All lines holding the word "down" in the listing below need to be copied.

MATERIAL FOR THE TASK:
• • • •
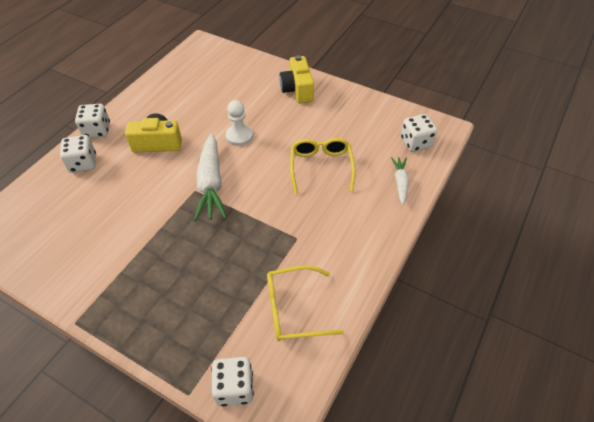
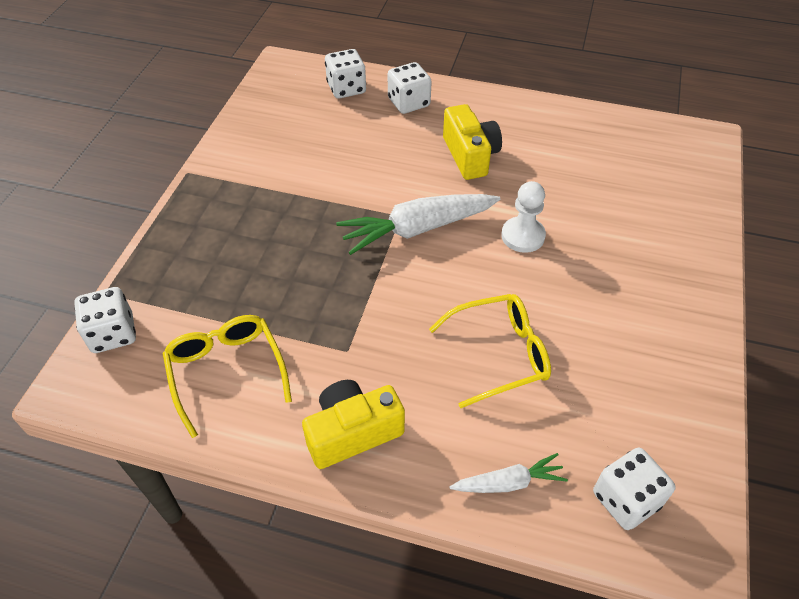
camera: 75 degrees right, 0 degrees up
(97, 130) = (468, 95): white dice -> white dice (346, 88)
(297, 90) = (669, 284): yellow camera -> yellow camera (352, 432)

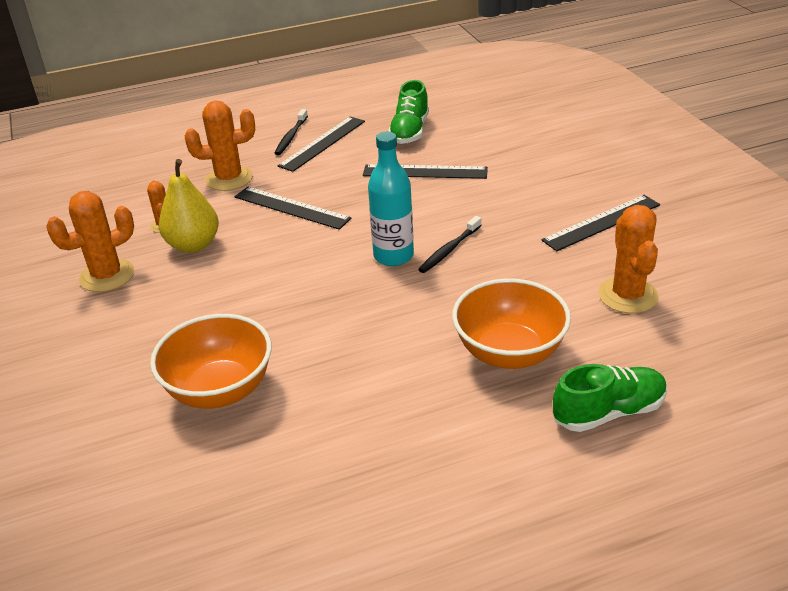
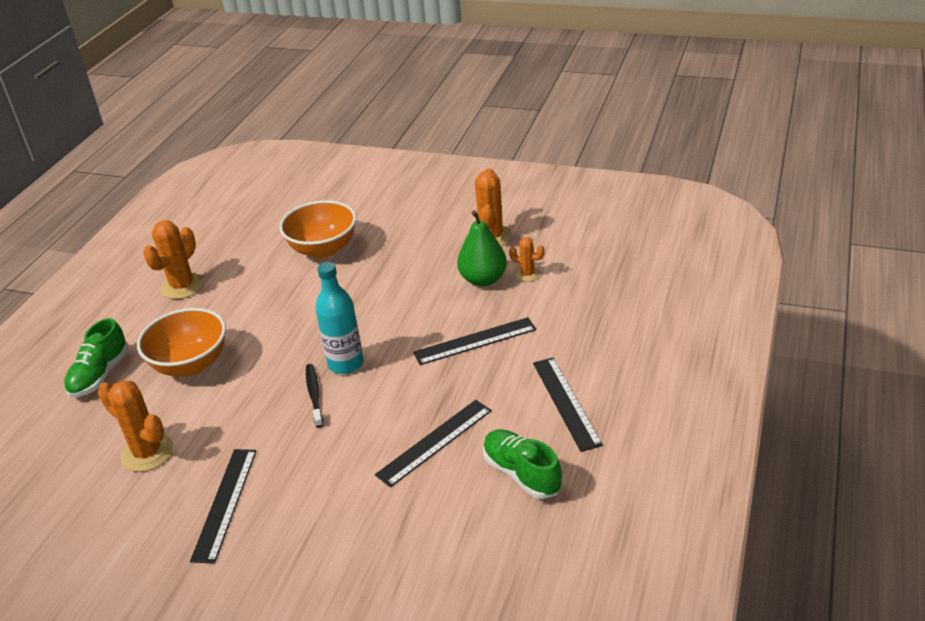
camera: 130 degrees right, 0 degrees up
(193, 245) = (483, 279): yellow pear -> green pear
(229, 179) = (563, 325): orange cactus -> orange cactus (182, 286)
(291, 136) = (603, 388): black toothbrush -> none

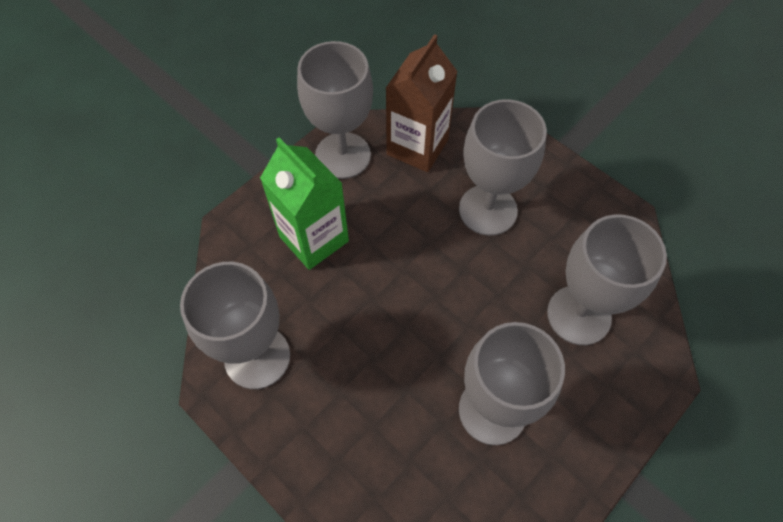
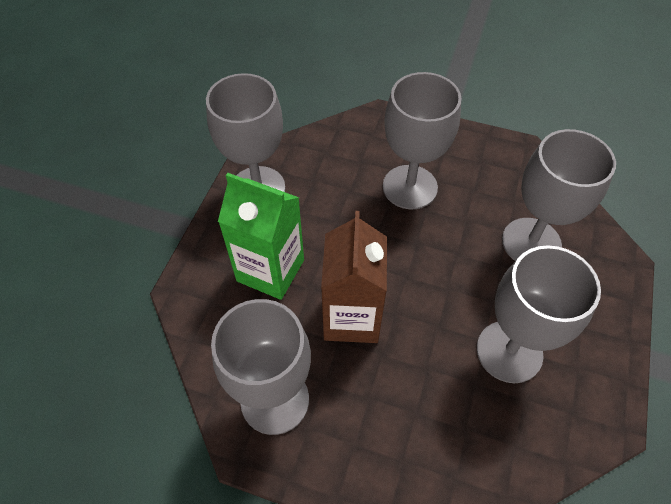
camera: 25 degrees left, 5 degrees down
(417, 147) = (320, 157): brown carton -> brown carton (351, 317)

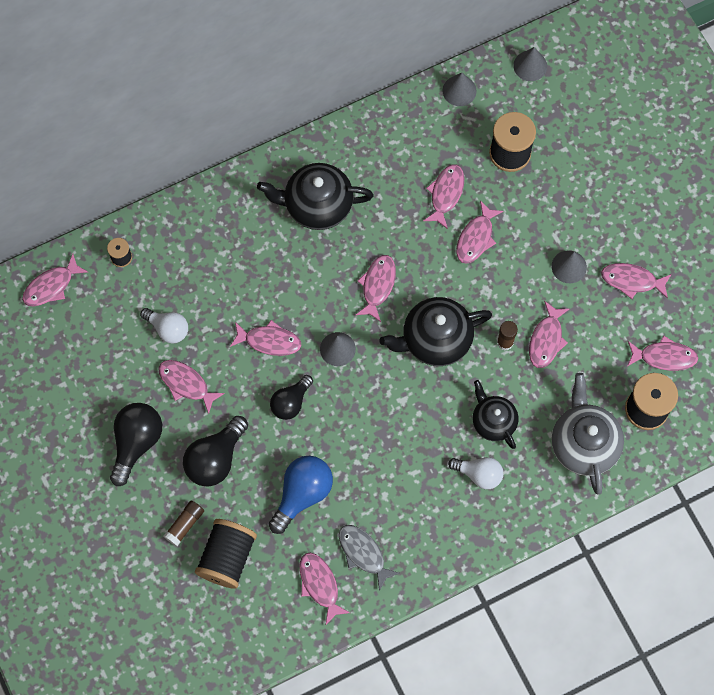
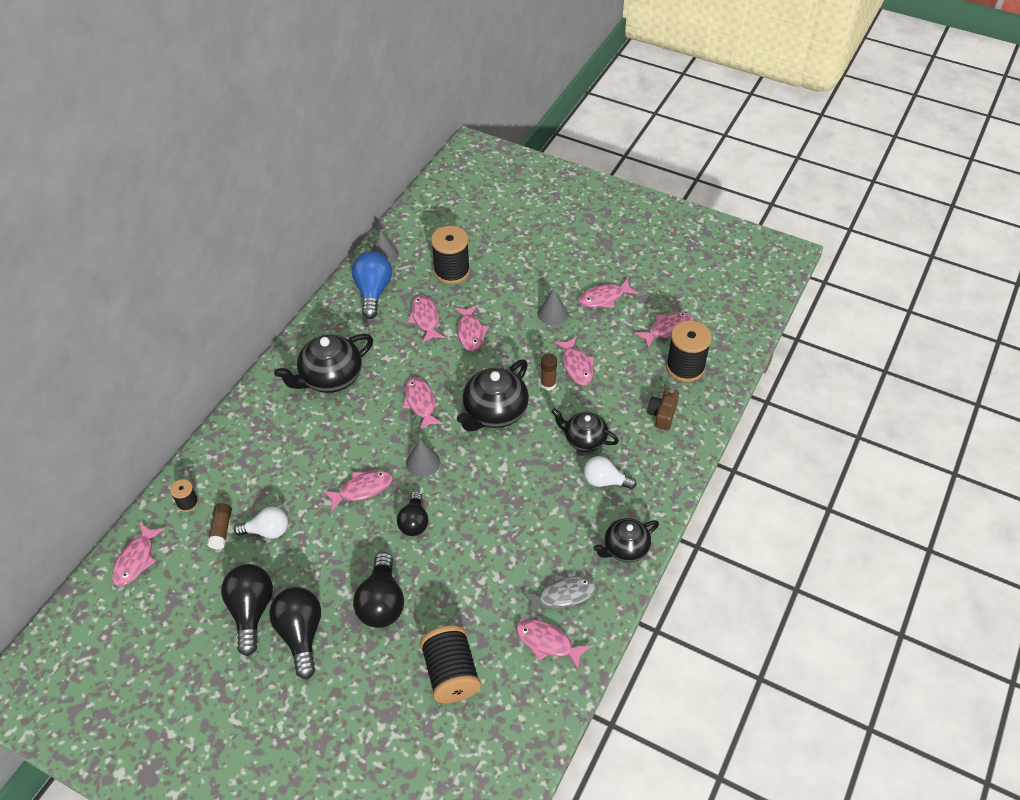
camera: 35 degrees left, 20 degrees down
(111, 395) = (251, 611): none -> black light bulb
(185, 525) = (393, 672): brown glue stick -> brown glue stick (221, 530)
(186, 384) = (313, 562): pink fish -> none
(302, 494) = (477, 583): blue light bulb -> blue light bulb (373, 292)
(363, 553) = (563, 595): grey fish -> grey fish turned 150 degrees clockwise
(446, 548) = (625, 548): none -> black teapot
(479, 474) = (605, 481): white light bulb -> white light bulb turned 150 degrees counterclockwise
(530, 66) = (423, 216): grey cone -> none
(584, 444) = (662, 414): grey teapot -> brown camera

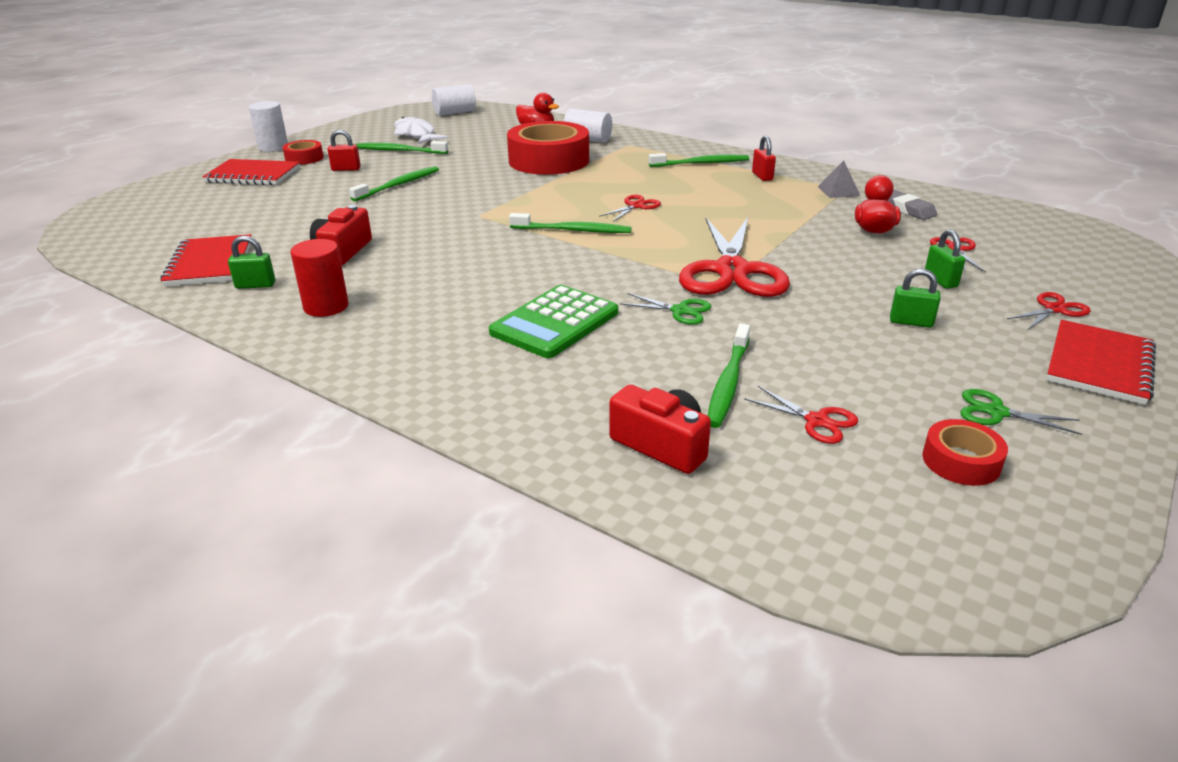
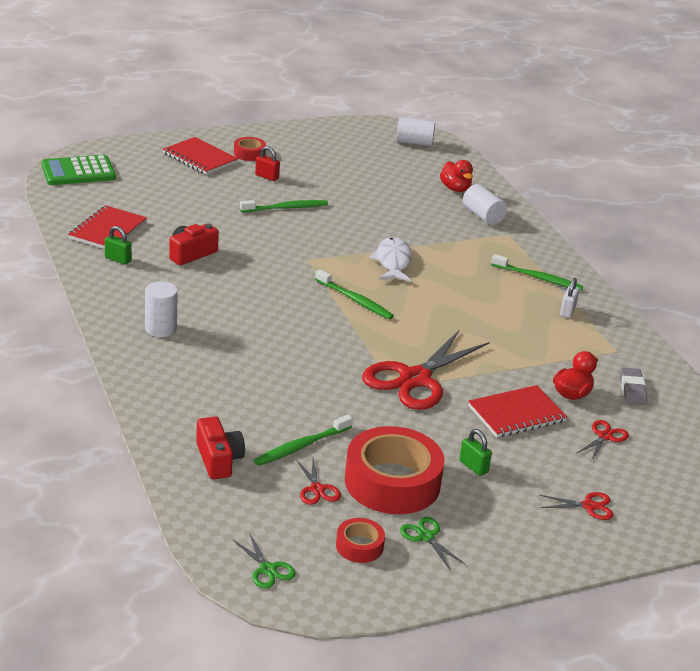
camera: 30 degrees right, 0 degrees up
(273, 147) = (239, 133): white cylinder -> white cylinder (160, 329)
(326, 306) = (141, 293): red cylinder -> none
(399, 151) = (323, 172): green toothbrush -> none
(416, 135) = (355, 158): white fish -> white fish (393, 262)
(549, 160) = (422, 227): red tape -> red tape (392, 482)
(555, 323) = (255, 363): green calculator -> green calculator (78, 171)
(636, 206) = (427, 298): red scissors -> none
(680, 311) = (339, 391): green scissors -> green scissors (267, 569)
(762, 176) = (567, 311): red padlock -> white padlock
(838, 191) = (606, 351): grey pyramid -> none
(940, 280) = (547, 451): green padlock -> none
(1099, 364) = (545, 548): red notebook -> red notebook (516, 414)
• • • •
ANSWER AREA:
camera: 25 degrees left, 5 degrees down
camera: 35 degrees left, 20 degrees down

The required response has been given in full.